(Data begins)

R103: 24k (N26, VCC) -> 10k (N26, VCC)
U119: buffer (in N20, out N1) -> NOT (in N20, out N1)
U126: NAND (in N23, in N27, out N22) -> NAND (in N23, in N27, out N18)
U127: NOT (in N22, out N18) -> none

(Data ends)
(Data begins)

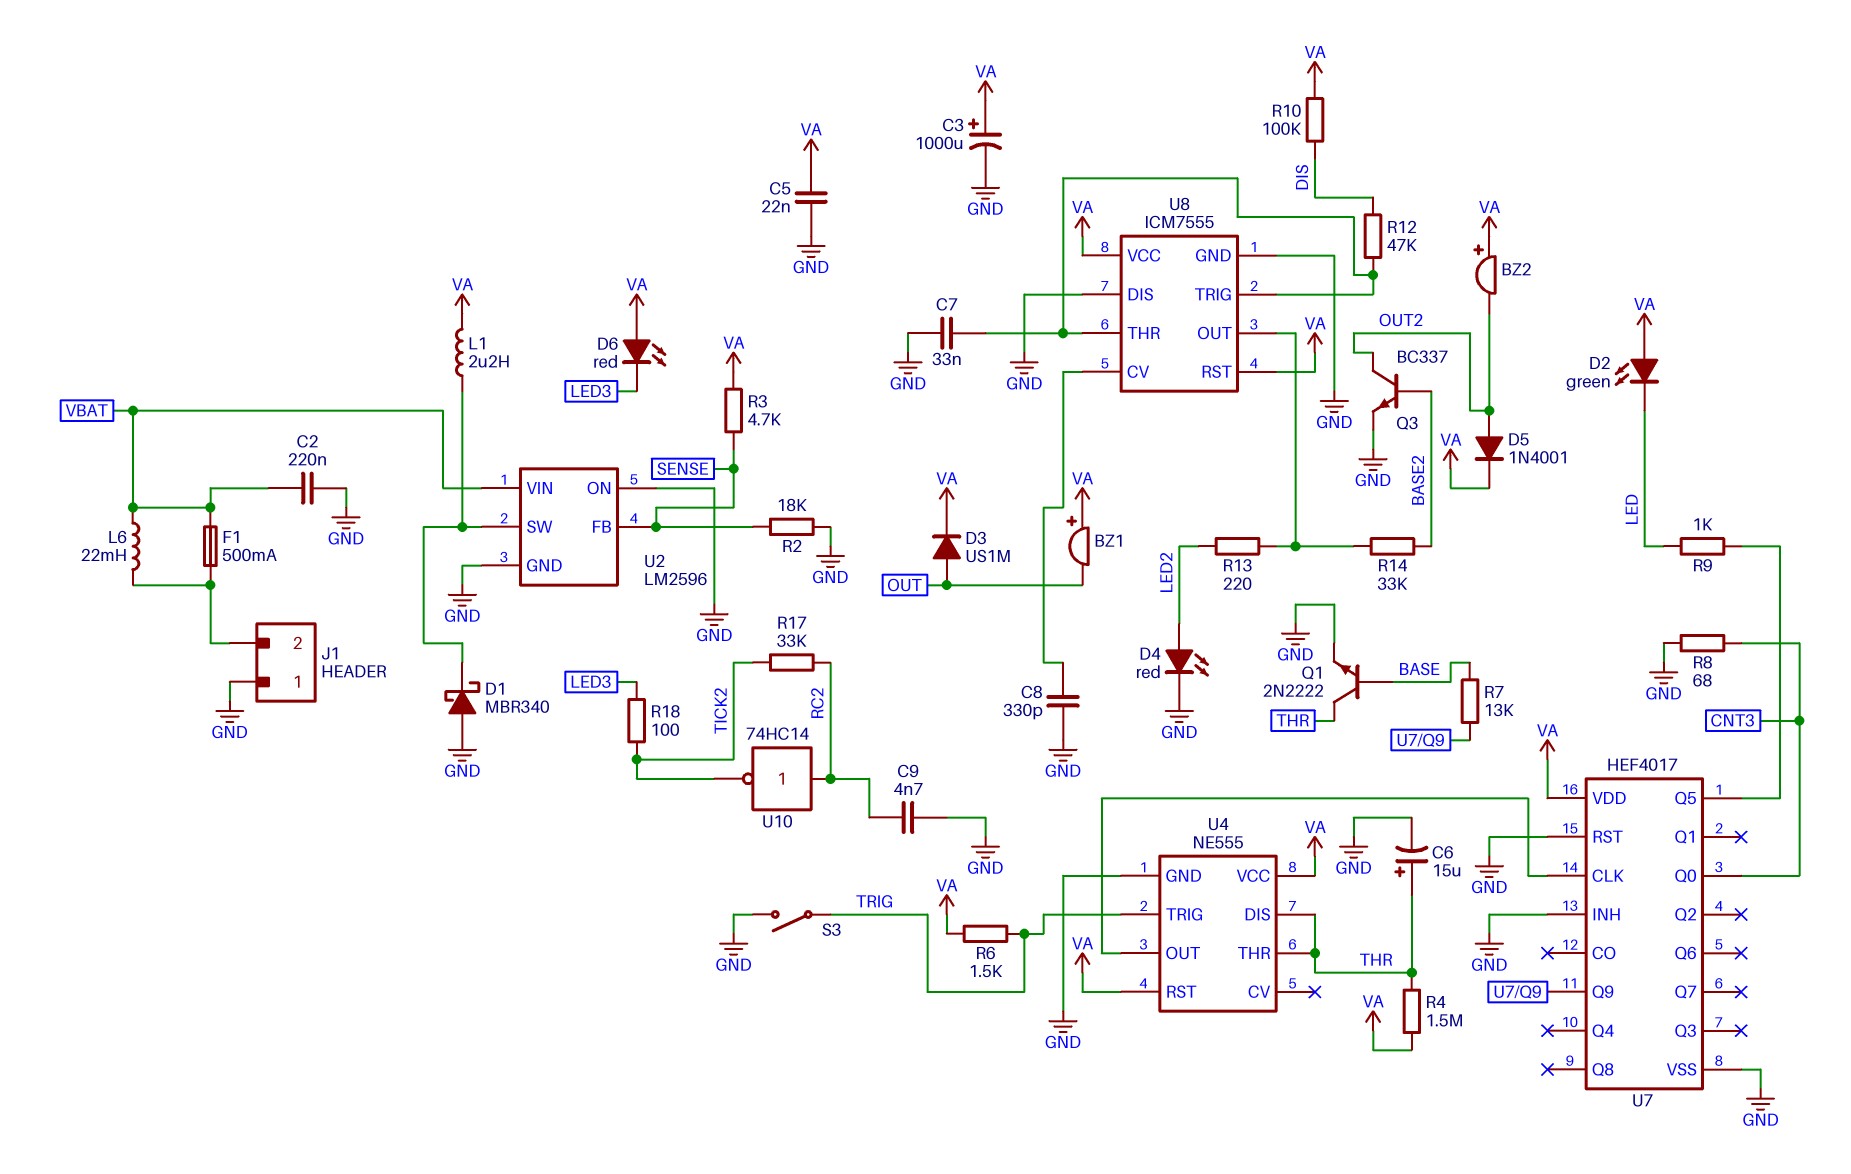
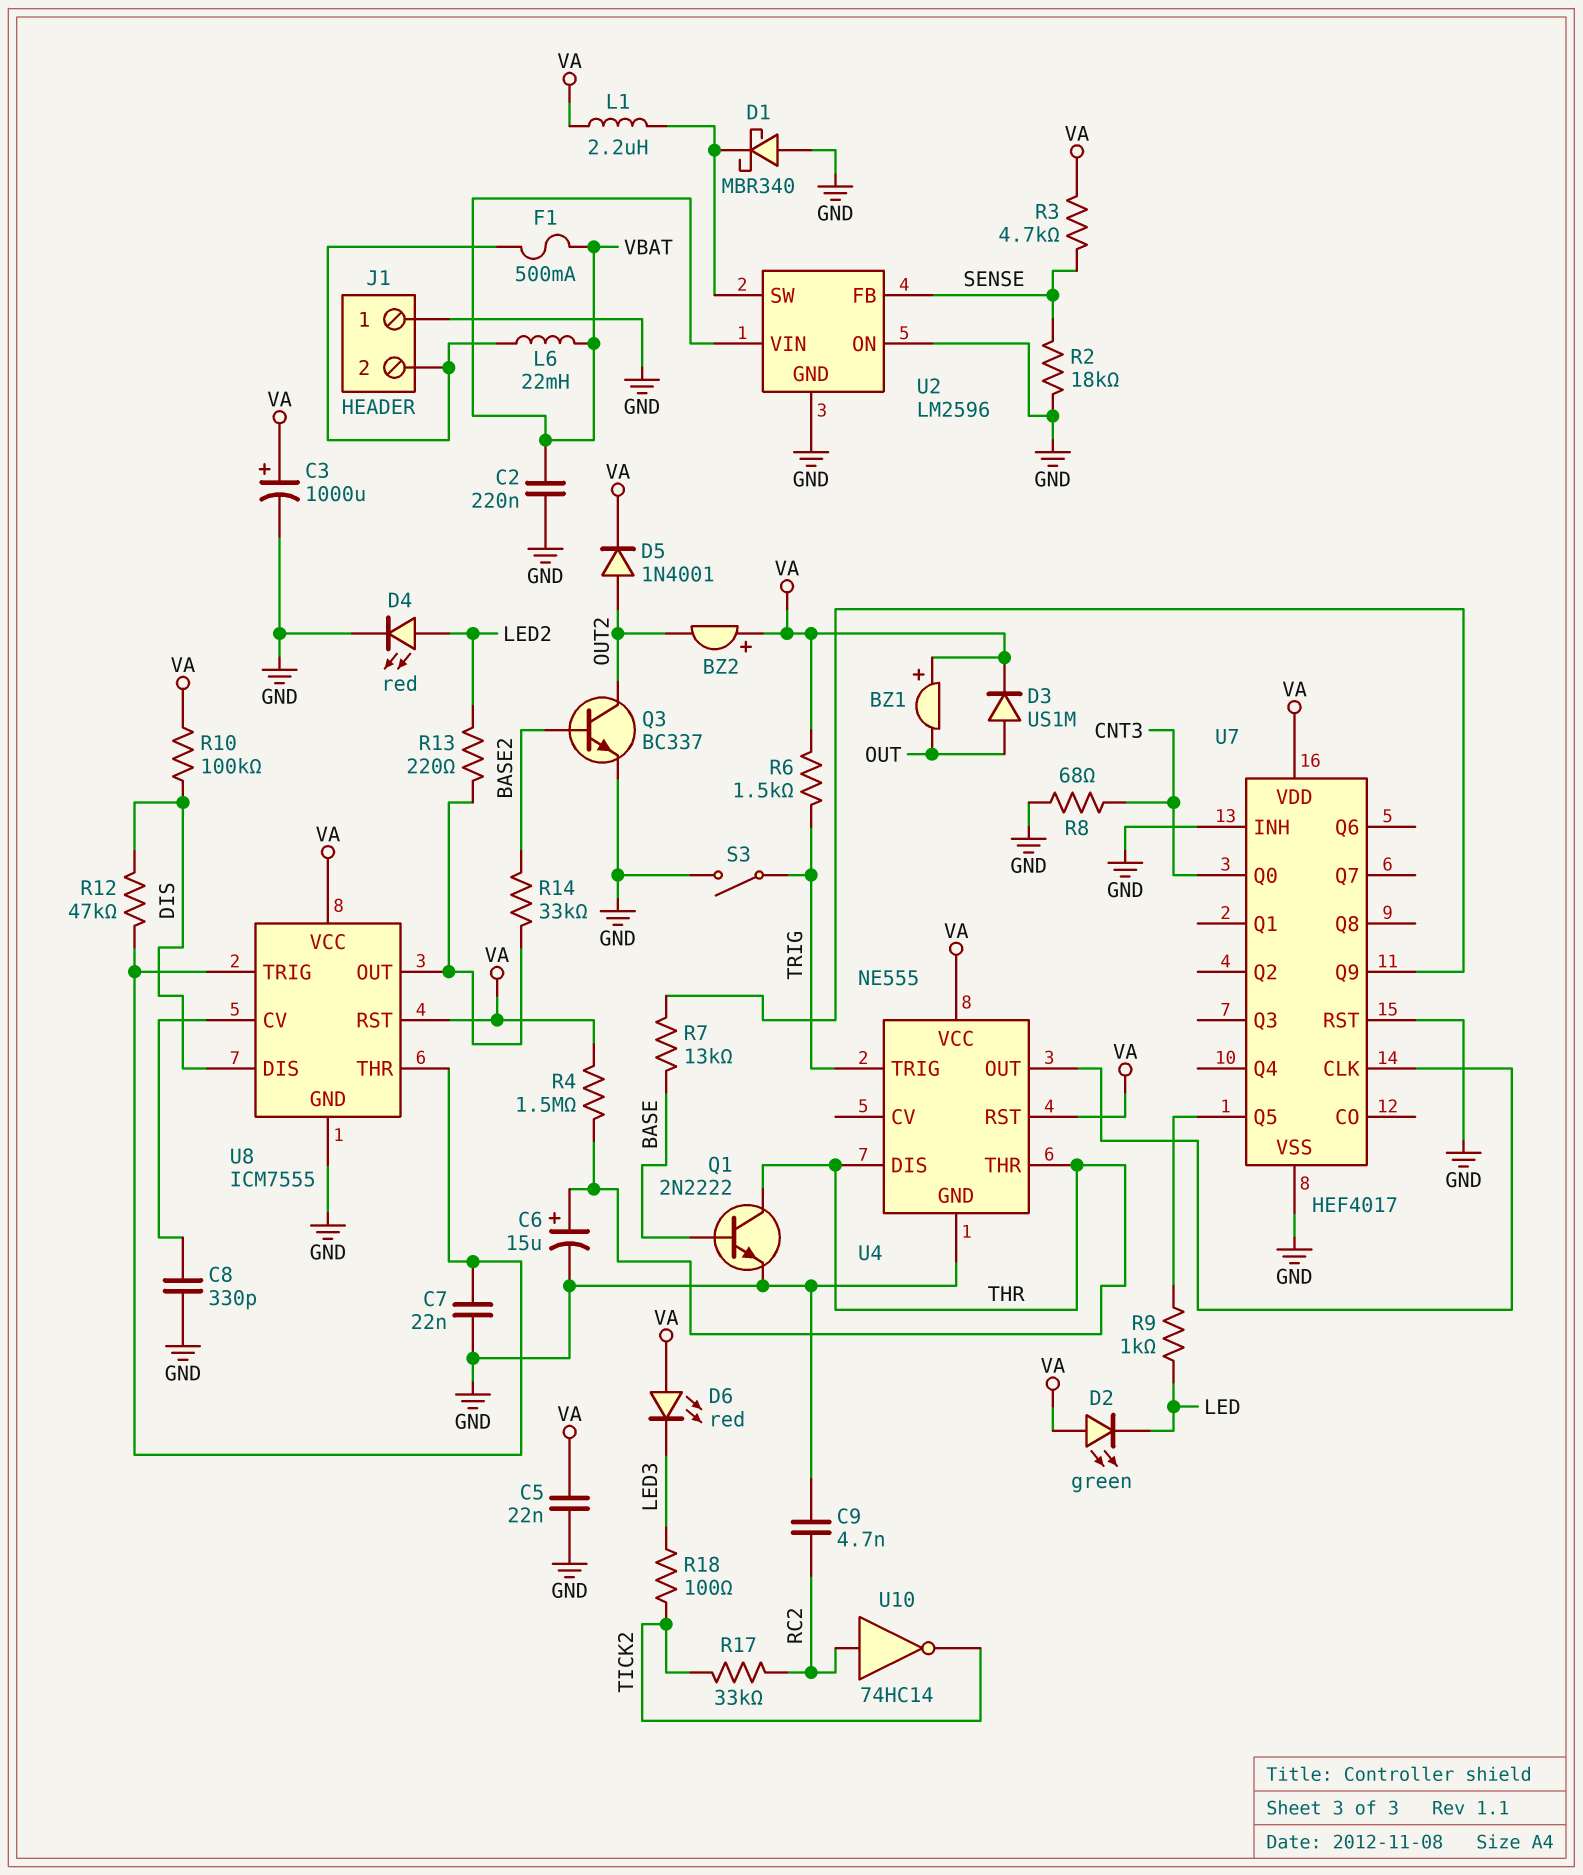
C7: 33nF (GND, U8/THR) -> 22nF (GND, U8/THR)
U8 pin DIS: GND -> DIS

(Data ends)
(Data begins)

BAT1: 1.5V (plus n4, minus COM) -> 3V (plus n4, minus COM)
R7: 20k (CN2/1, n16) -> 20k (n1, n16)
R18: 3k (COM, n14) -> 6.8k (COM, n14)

(Data ends)

Exercise brief:
Everything from the line with "R103: 24k (N26, VCC) -> 10k (N26, VCC)" through the line with "U127: NOT (in N22, out N18) -> none" should be written out exactly as it appears above, end lines included, and nothing outside that range.

Expected output:
R103: 24k (N26, VCC) -> 10k (N26, VCC)
U119: buffer (in N20, out N1) -> NOT (in N20, out N1)
U126: NAND (in N23, in N27, out N22) -> NAND (in N23, in N27, out N18)
U127: NOT (in N22, out N18) -> none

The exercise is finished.